»»

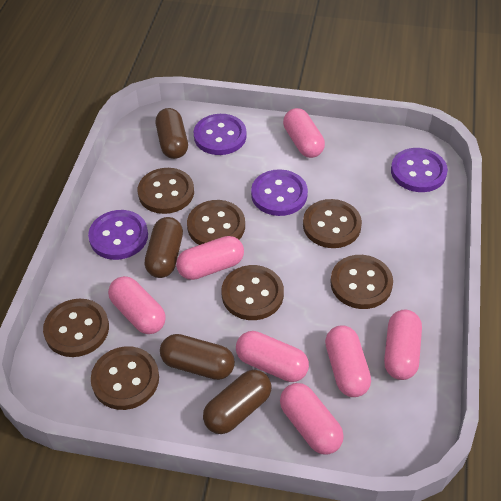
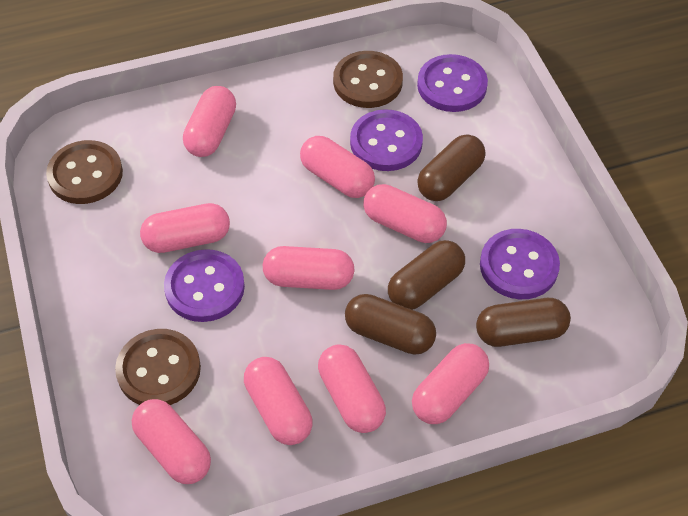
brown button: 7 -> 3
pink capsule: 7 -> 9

««
»»

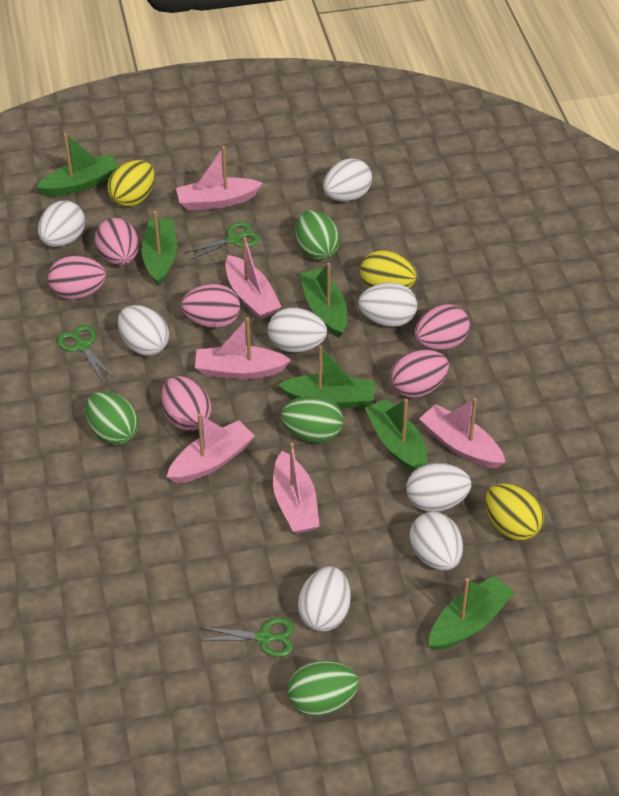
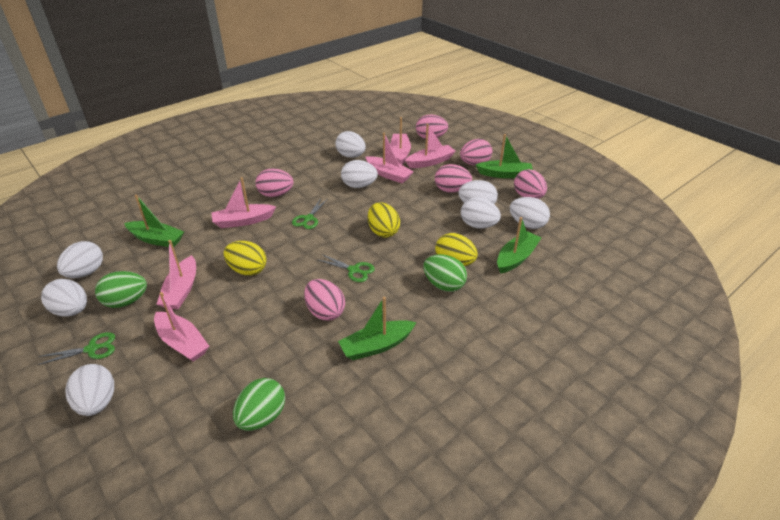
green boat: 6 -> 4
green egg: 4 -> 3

««
»»

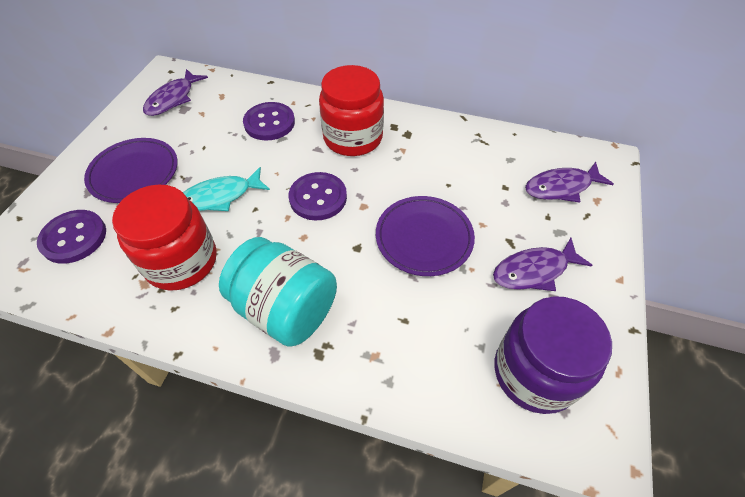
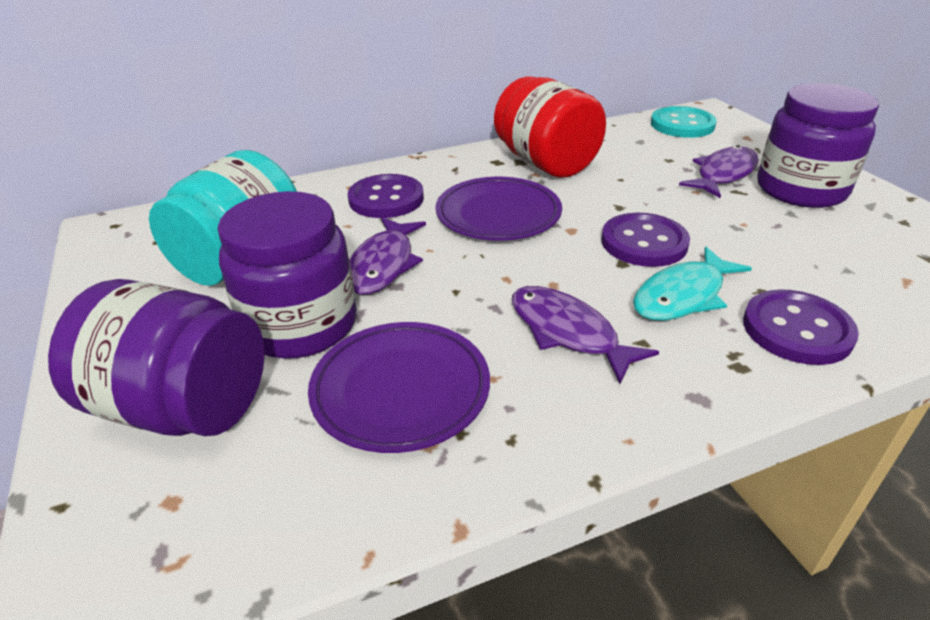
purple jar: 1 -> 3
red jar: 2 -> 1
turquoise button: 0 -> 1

««

Report every line in the data above in which the word "button" appears.

brown button: 7 -> 3
turquoise button: 0 -> 1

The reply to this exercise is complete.